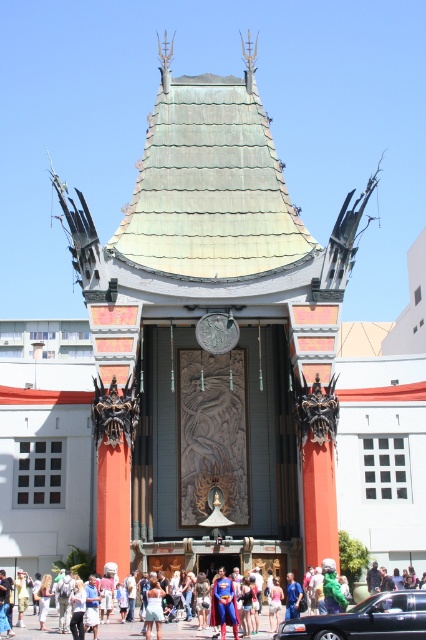
Can you confirm if green tile roof at center is positioned above superman costume at center?

Yes.

Can you confirm if green tile roof at center is thinner than superman costume at center?

In fact, green tile roof at center might be wider than superman costume at center.

Between point (331, 301) and point (406, 605), which one is positioned behind?

The point (331, 301) is behind.

At what (x,y) coordinates should I click in order to perform the action: click on green tile roof at center. Please return your answer as a coordinate pair (x, y). Looking at the image, I should click on (213, 333).

Which is in front, point (183, 268) or point (227, 604)?

Point (227, 604) is more forward.

The width and height of the screenshot is (426, 640). Find the location of `green tile roof at center`. green tile roof at center is located at coordinates (213, 333).

The width and height of the screenshot is (426, 640). In order to click on green tile roof at center in this screenshot , I will do click(x=213, y=333).

Who is shorter, shiny black sedan at center or denim shorts at center?

denim shorts at center is shorter.

Is point (396, 598) positioned behind point (158, 612)?

No, it is in front of (158, 612).

Does point (290, 637) come farther from viewer compared to point (161, 632)?

That is False.

Locate an element on the screen. shiny black sedan at center is located at coordinates 365,620.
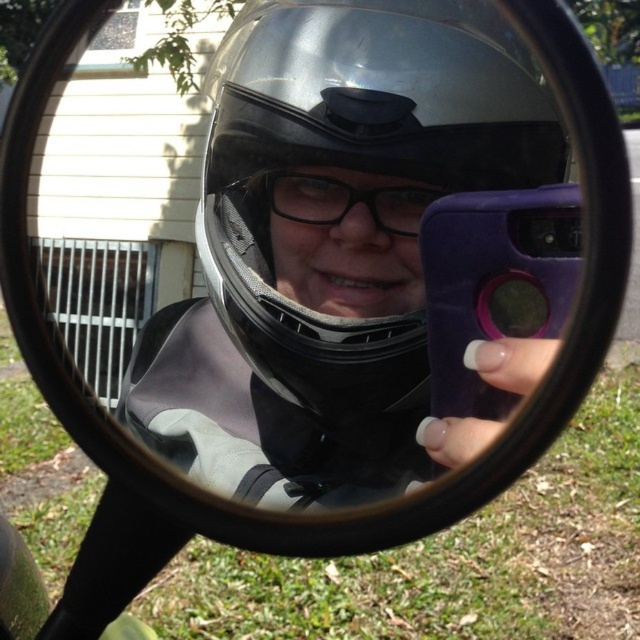
Does transparent matte helmet at center appear under black matte glasses at center?

No.

Is transparent matte helmet at center bigger than black matte glasses at center?

Yes.

Locate an element on the screen. transparent matte helmet at center is located at coordinates coord(356,163).

Locate an element on the screen. Image resolution: width=640 pixels, height=640 pixels. transparent matte helmet at center is located at coordinates (356, 163).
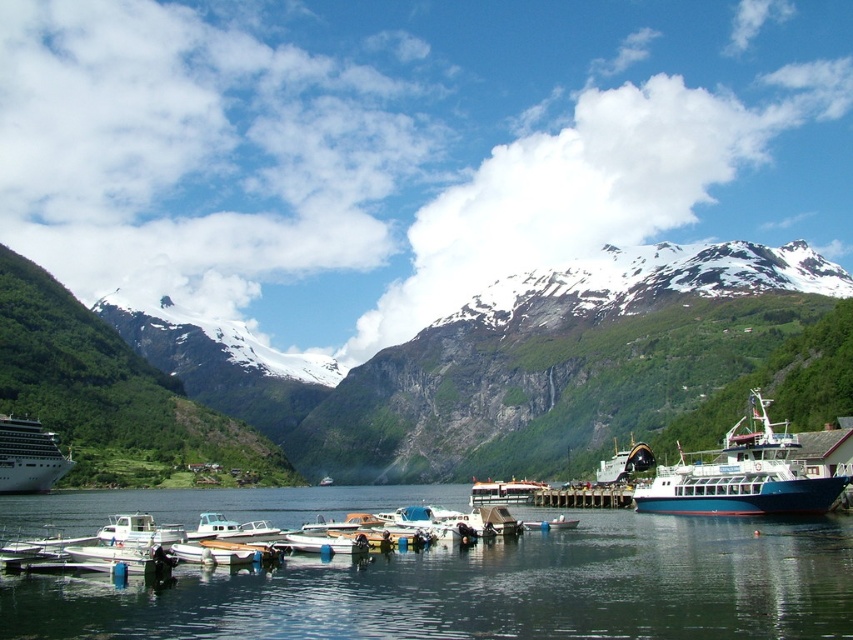
Question: Which point is closer to the camera taking this photo?

Choices:
 (A) (158, 442)
 (B) (630, 442)
 (C) (18, 454)
 (D) (746, 426)

Answer: (D)

Question: Which is nearer to the transparent water at center?

Choices:
 (A) blue matte boat at lower right
 (B) matte black cruise ship at left
 (C) wooden dock at center
 (D) metallic blue ferry at center

Answer: (A)

Question: Is blue matte boat at lower right in front of matte black cruise ship at left?

Choices:
 (A) no
 (B) yes

Answer: (B)

Question: Does transparent water at center appear under blue matte boat at lower right?

Choices:
 (A) yes
 (B) no

Answer: (A)

Question: Is green rocky mountain at center wider than blue matte boat at lower right?

Choices:
 (A) no
 (B) yes

Answer: (B)

Question: Which point is closer to the camera?

Choices:
 (A) (30, 490)
 (B) (596, 468)

Answer: (A)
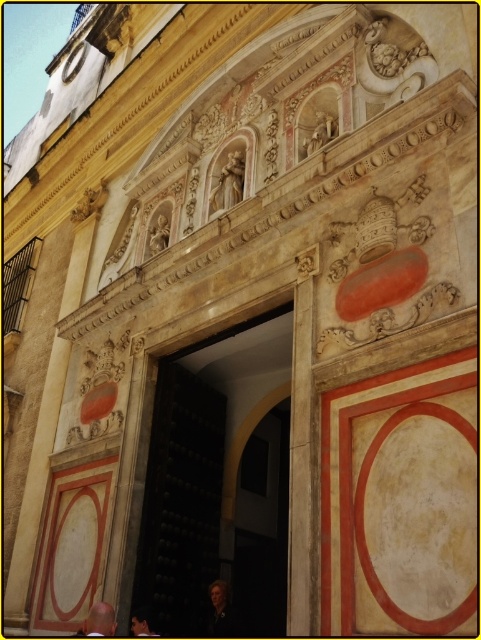
Question: Can you confirm if light brown leather jacket at center is positioned to the left of dark brown leather jacket at lower left?

Choices:
 (A) no
 (B) yes

Answer: (B)

Question: Which point is farther to the camera?

Choices:
 (A) dark brown leather jacket at lower left
 (B) dark wood door at center

Answer: (B)

Question: Considering the real-world distances, which object is closest to the light brown leather jacket at center?

Choices:
 (A) dark brown leather jacket at lower left
 (B) dark wood door at center

Answer: (A)

Question: Observing the image, what is the correct spatial positioning of dark wood door at center in reference to light brown leather jacket at center?

Choices:
 (A) below
 (B) above

Answer: (B)

Question: Is light brown leather jacket at center to the right of dark brown leather jacket at lower left from the viewer's perspective?

Choices:
 (A) yes
 (B) no

Answer: (B)

Question: Which point is closer to the camera taking this photo?

Choices:
 (A) (144, 616)
 (B) (95, 604)

Answer: (A)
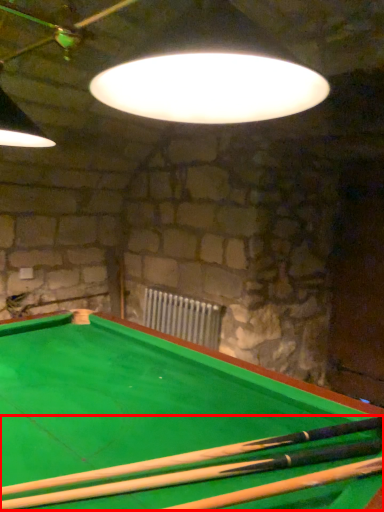
Question: Where is cue (annotated by the red box) located in relation to radiator in the image?

Choices:
 (A) right
 (B) left

Answer: (A)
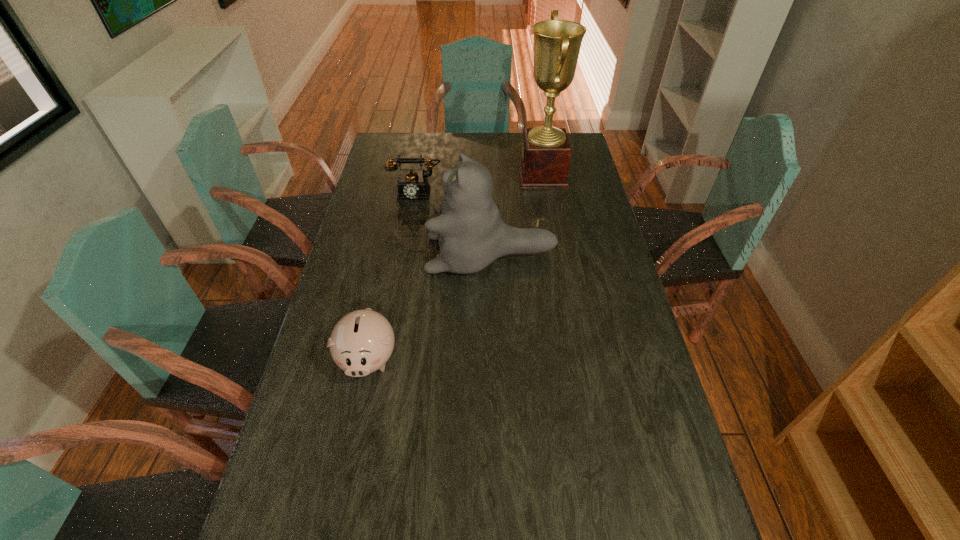
In order to click on the tallest object in this screenshot , I will do [x=545, y=156].

The image size is (960, 540). Identify the location of the second nearest object. (471, 233).

This screenshot has height=540, width=960. I want to click on cat, so (471, 233).

This screenshot has width=960, height=540. Identify the location of telephone. (411, 185).

Identify the location of the nearest object. (362, 341).

Identify the location of vacant space situated on the plaque of the tallest object. The height and width of the screenshot is (540, 960). (427, 174).

You are a GUI agent. You are given a task and a screenshot of the screen. Output one action in this format:
    pyautogui.click(x=<x>, y=<y>)
    Task: Click on the free space located on the plaque of the tallest object
    
    Given the screenshot: What is the action you would take?
    pyautogui.click(x=500, y=174)

Where is `vacant space positioned on the plaque of the tallest object`? The height and width of the screenshot is (540, 960). vacant space positioned on the plaque of the tallest object is located at coordinates (466, 174).

I want to click on vacant space situated on the face of the third shortest object, so click(399, 254).

This screenshot has width=960, height=540. Find the location of `blank space located 0.090m on the face of the third shortest object`. blank space located 0.090m on the face of the third shortest object is located at coordinates (399, 254).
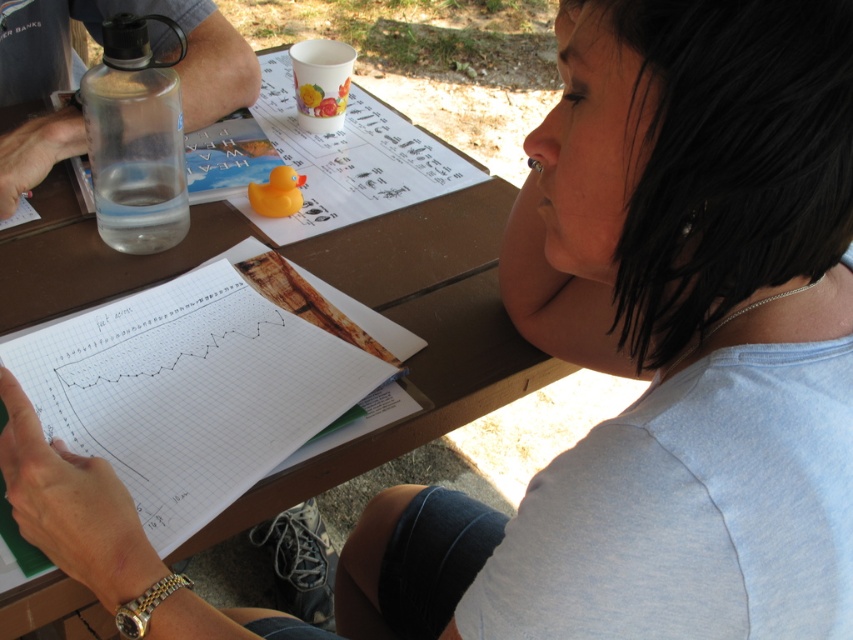
Is brown wooden picnic table at center wider than transparent plastic water bottle at left?

Yes, brown wooden picnic table at center is wider than transparent plastic water bottle at left.

Is brown wooden picnic table at center taller than transparent plastic water bottle at left?

Yes, brown wooden picnic table at center is taller than transparent plastic water bottle at left.

Who is more forward, (434, 397) or (38, 131)?

Point (434, 397) is in front.

Locate an element on the screen. The width and height of the screenshot is (853, 640). brown wooden picnic table at center is located at coordinates (415, 332).

What are the coordinates of `white grid paper at center` in the screenshot? It's located at click(x=189, y=388).

The image size is (853, 640). Identify the location of white grid paper at center. point(189,388).

Looking at this image, is white grid paper at center positioned before transparent plastic water bottle at left?

Yes, white grid paper at center is closer to the viewer.

In the scene shown: Is white grid paper at center shorter than transparent plastic water bottle at left?

Indeed, white grid paper at center has a lesser height compared to transparent plastic water bottle at left.

Does point (227, 336) come behind point (3, 156)?

That is False.

At what (x,y) coordinates should I click in order to perform the action: click on white grid paper at center. Please return your answer as a coordinate pair (x, y). Image resolution: width=853 pixels, height=640 pixels. Looking at the image, I should click on (189, 388).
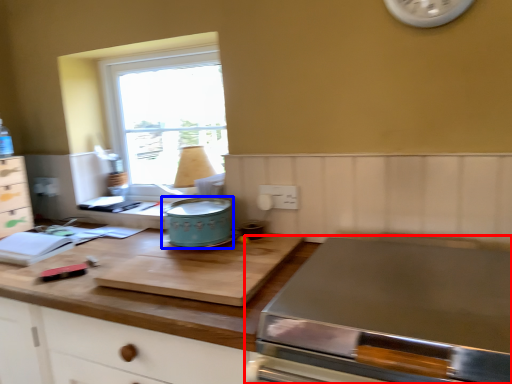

+--

**YOUR INSTRUCTIONS**
Reproduce the records word for word, from their start through the line containing "Locate an element on the screen. shiny", with both ends included. Omit the pictures from your copy.

**THE OUTPUT**
Can you confirm if green tile roof at center is positioned above superman costume at center?

Yes.

Can you confirm if green tile roof at center is thinner than superman costume at center?

In fact, green tile roof at center might be wider than superman costume at center.

Between point (331, 301) and point (406, 605), which one is positioned behind?

The point (331, 301) is behind.

At what (x,y) coordinates should I click in order to perform the action: click on green tile roof at center. Please return your answer as a coordinate pair (x, y). Looking at the image, I should click on (213, 333).

Which is in front, point (183, 268) or point (227, 604)?

Point (227, 604) is more forward.

The width and height of the screenshot is (426, 640). Find the location of `green tile roof at center`. green tile roof at center is located at coordinates (213, 333).

The width and height of the screenshot is (426, 640). In order to click on green tile roof at center in this screenshot , I will do click(x=213, y=333).

Who is shorter, shiny black sedan at center or denim shorts at center?

denim shorts at center is shorter.

Is point (396, 598) positioned behind point (158, 612)?

No, it is in front of (158, 612).

Does point (290, 637) come farther from viewer compared to point (161, 632)?

That is False.

Locate an element on the screen. shiny black sedan at center is located at coordinates 365,620.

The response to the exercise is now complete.